ASSIGNMENT - Only the stretch below from the line holding "[378 184 501 234]" through the line holding "[422 249 459 307]" should be restated, word for word and with both ends included; pictures stay out.

====== EXTRACTED DATA ======

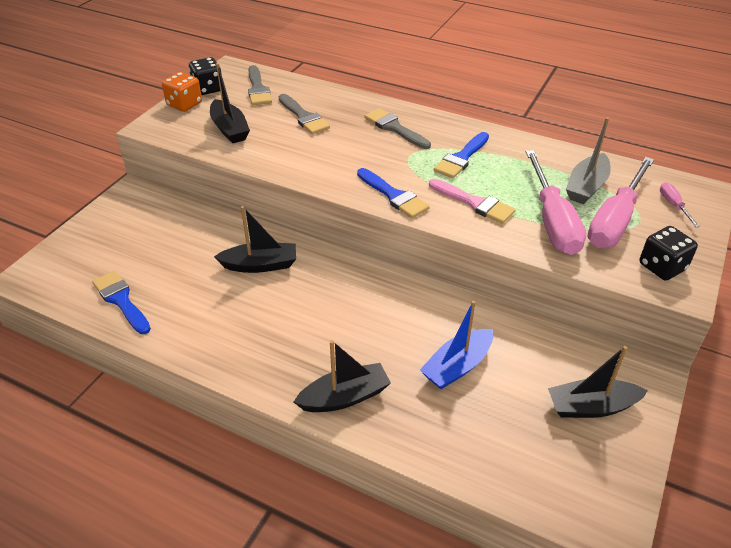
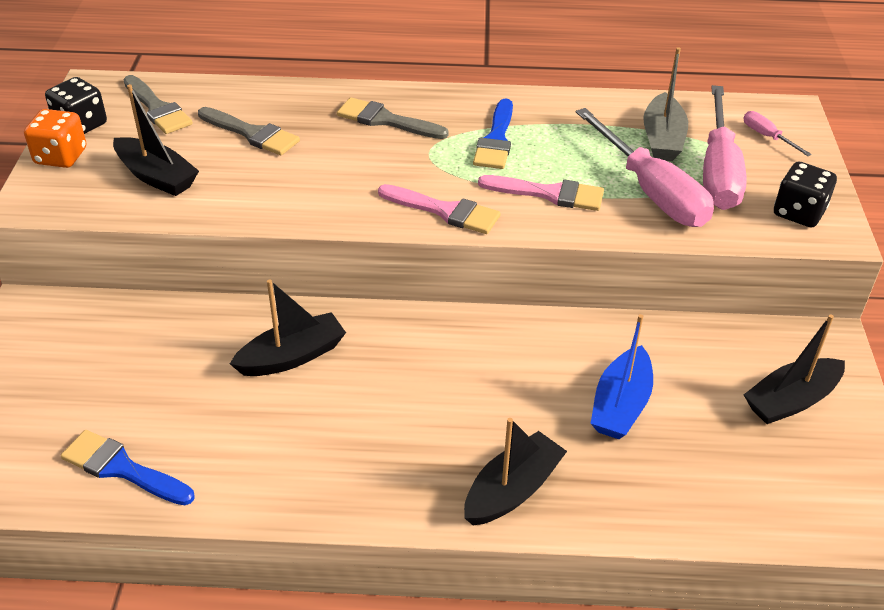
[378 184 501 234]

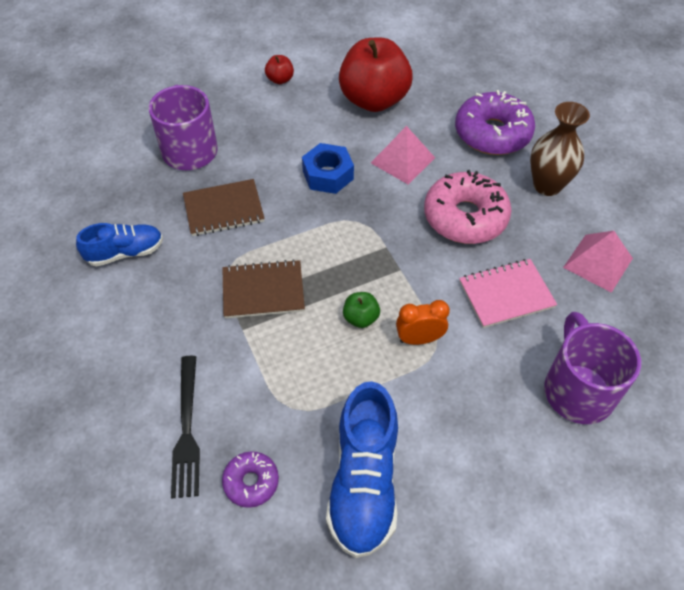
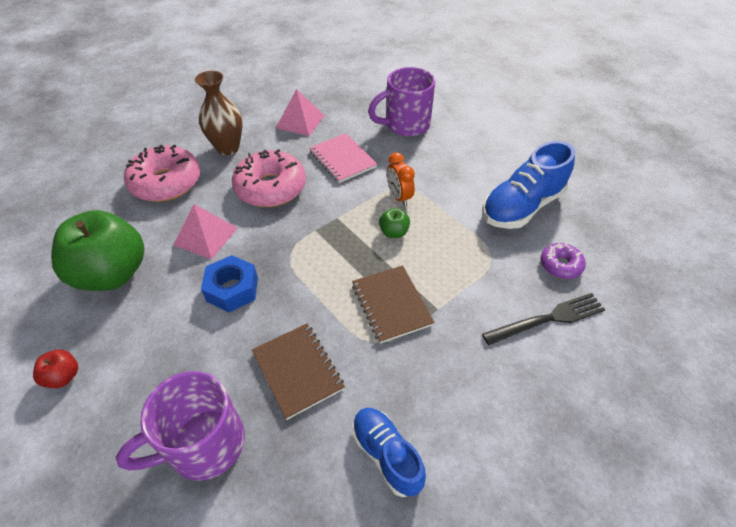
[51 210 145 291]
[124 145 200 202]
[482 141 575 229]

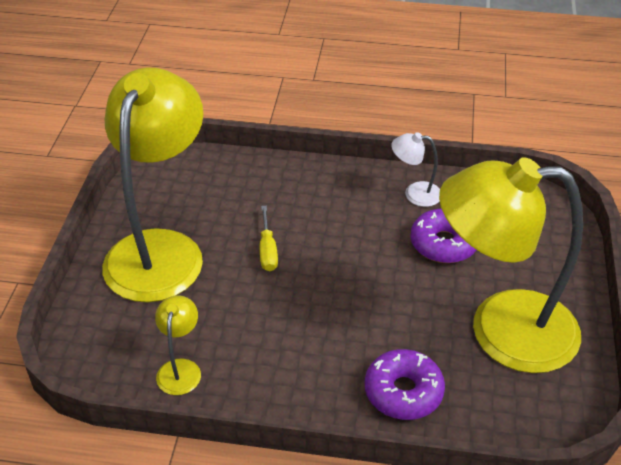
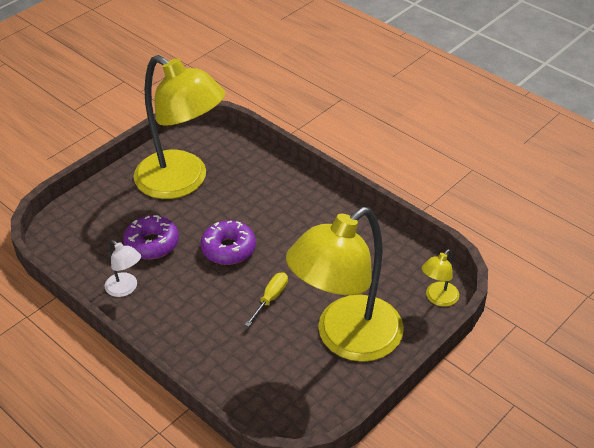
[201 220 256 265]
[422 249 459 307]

======
====== EXTRACTED DATA ======

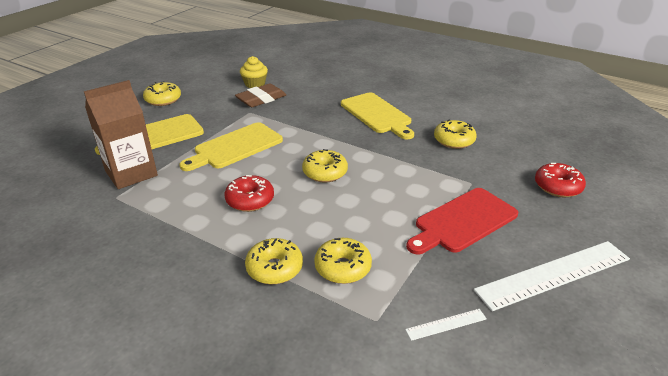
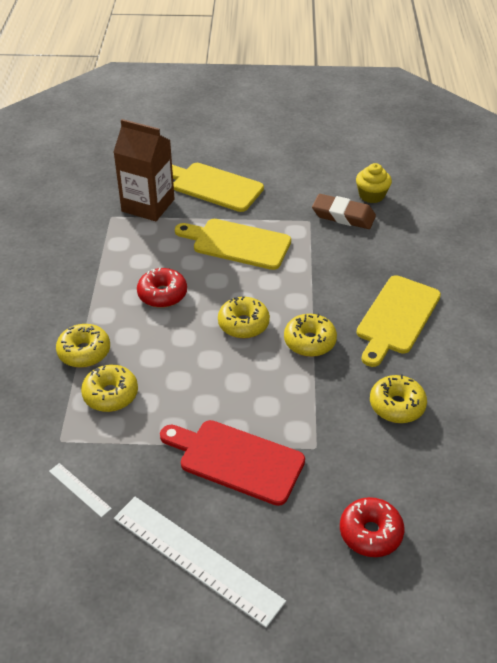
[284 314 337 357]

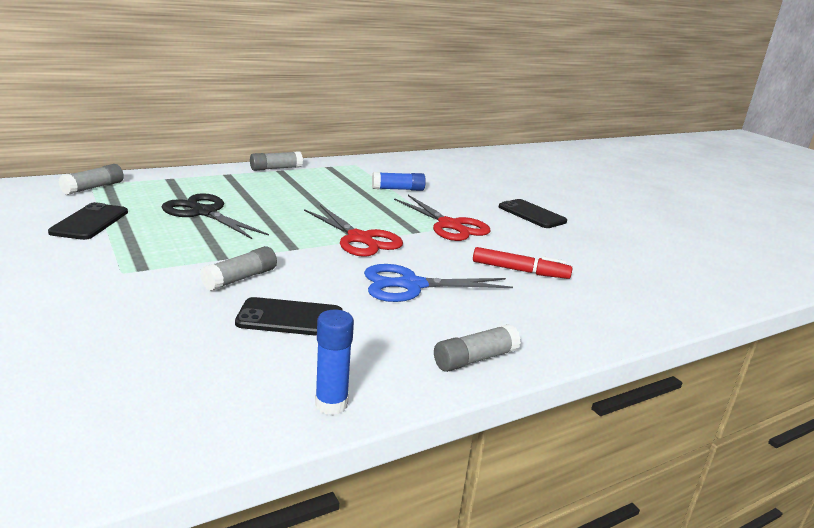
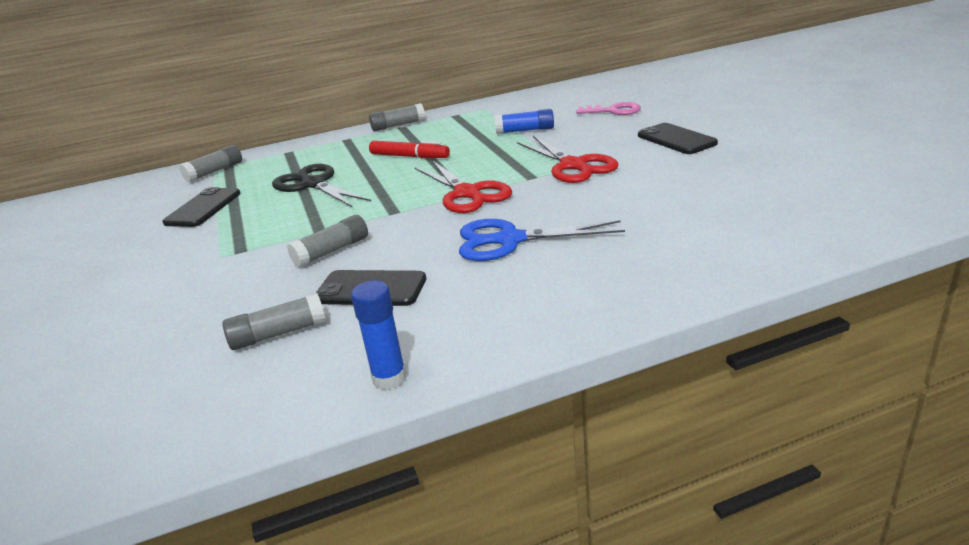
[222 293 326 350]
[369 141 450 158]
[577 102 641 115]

======

RESULT OF THE EXERCISE -
[378 184 501 234]

[51 210 145 291]
[124 145 200 202]
[482 141 575 229]

[201 220 256 265]
[422 249 459 307]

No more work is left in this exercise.